--- DATA PROVIDED Enclosed Below ---

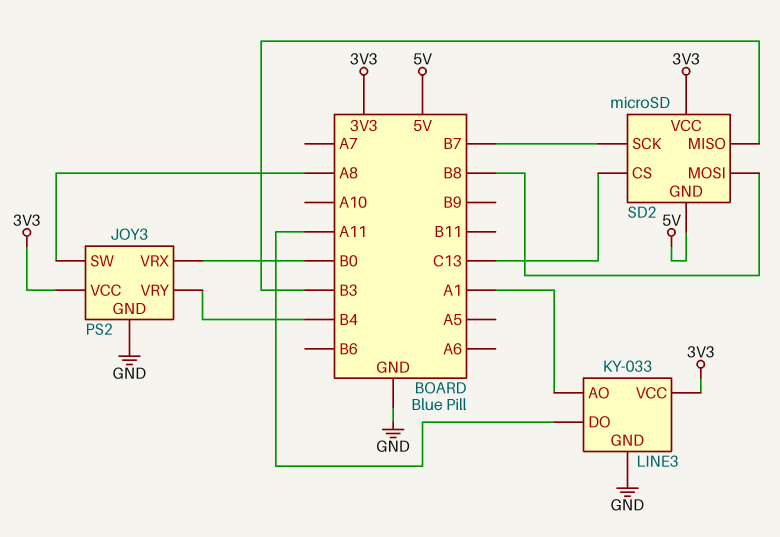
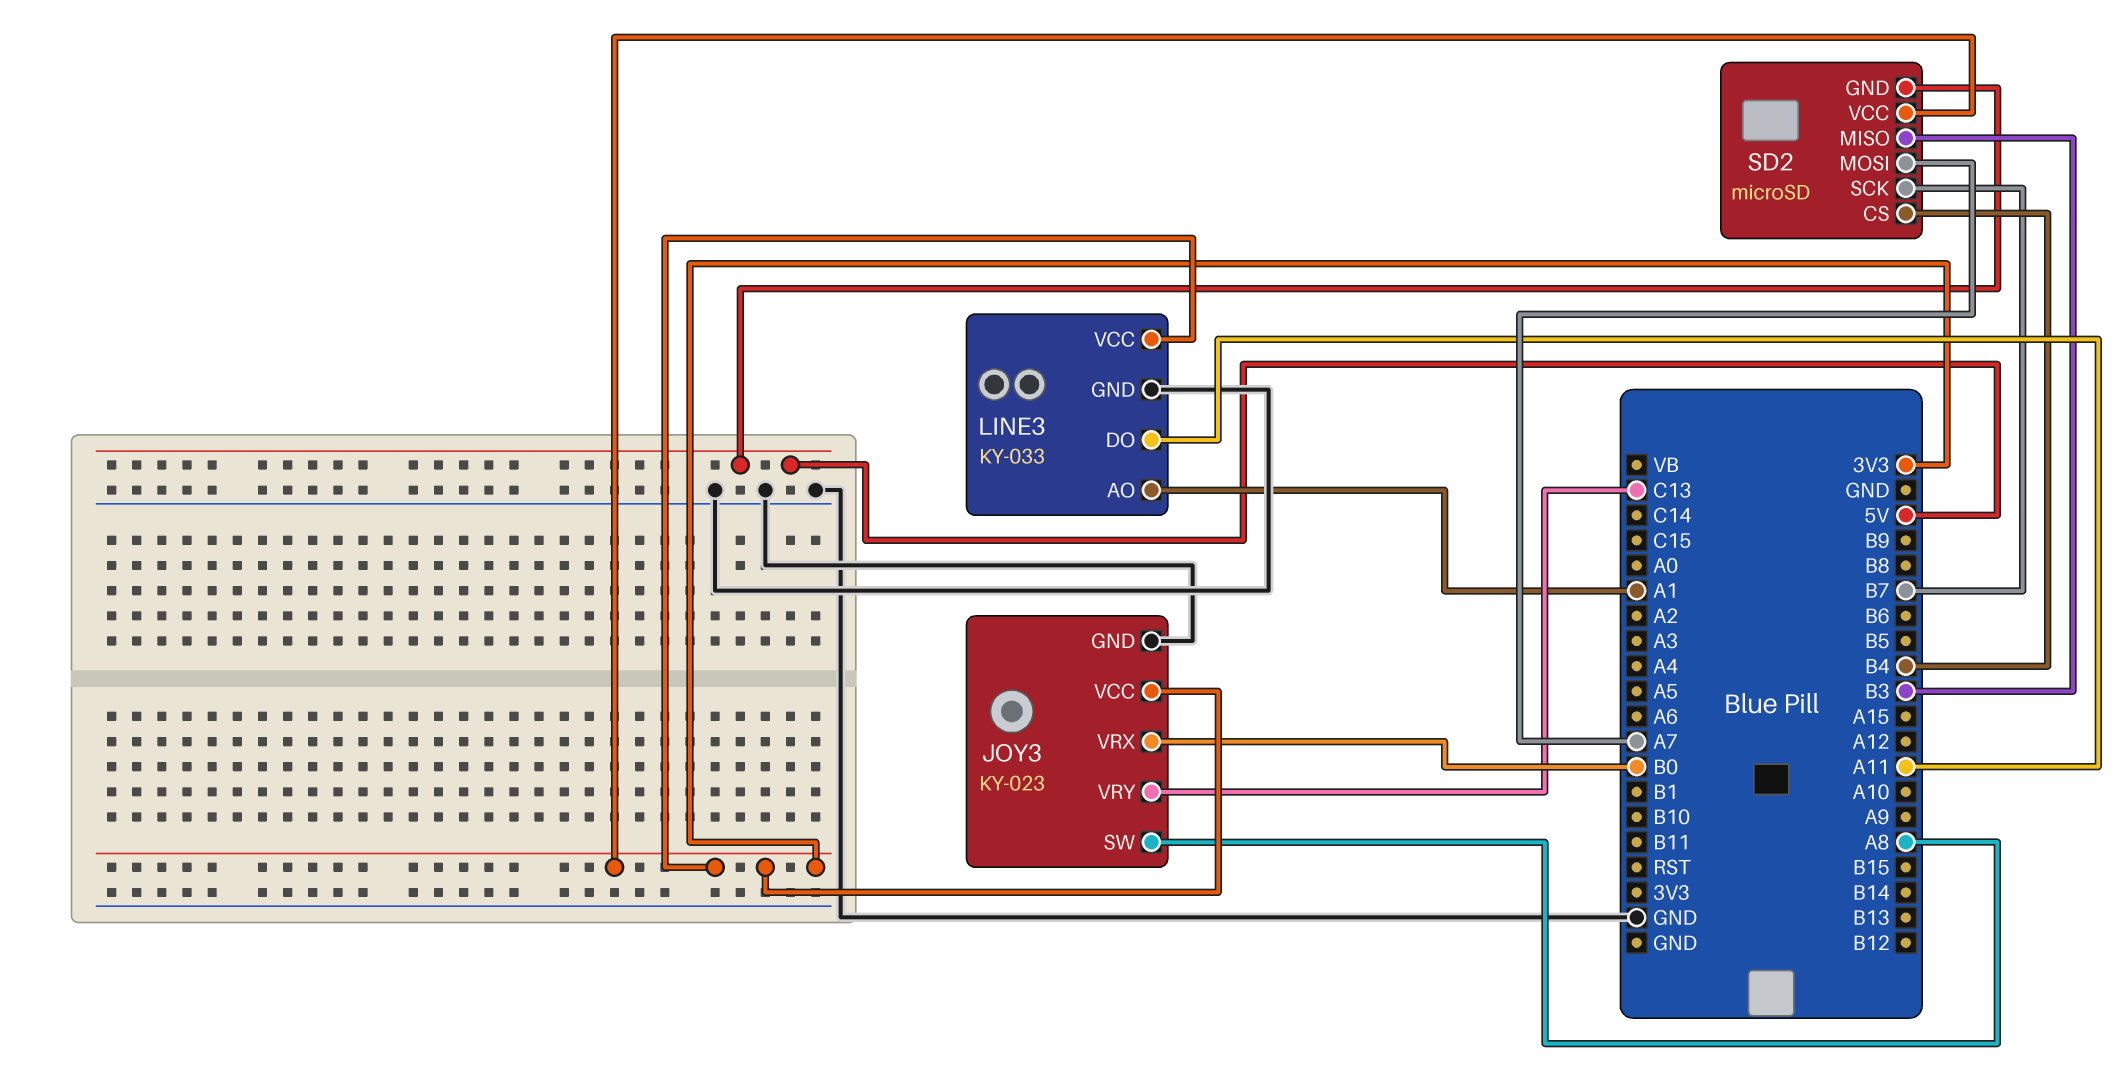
JOY3: PS2 -> KY-023
JOY3 pin VRY: B4 -> C13
SD2 pin CS: C13 -> B4
SD2 pin MOSI: B8 -> A7

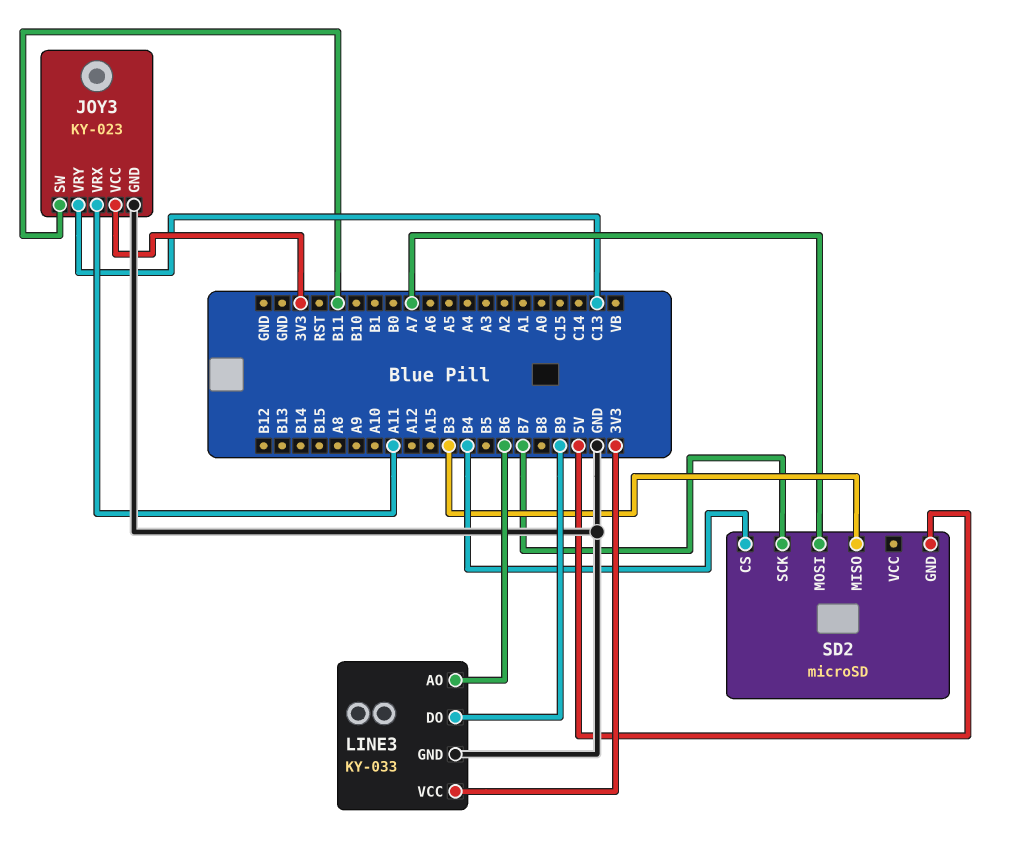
JOY3 pin SW: A8 -> B11
JOY3 pin VRX: B0 -> A11
LINE3 pin AO: A1 -> B6
LINE3 pin DO: A11 -> B9
SD2 pin VCC: 3V3 -> none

--- End of Enclosed DATA PROVIDED ---

### WORK ITEM
Leave out all pictures and retype precisely the lines that run from the line containing "SD2 pin CS: C13 -> B4" to the last line of the records.

### PROBLEM SOLUTION
SD2 pin CS: C13 -> B4
SD2 pin MOSI: B8 -> A7

JOY3 pin SW: A8 -> B11
JOY3 pin VRX: B0 -> A11
LINE3 pin AO: A1 -> B6
LINE3 pin DO: A11 -> B9
SD2 pin VCC: 3V3 -> none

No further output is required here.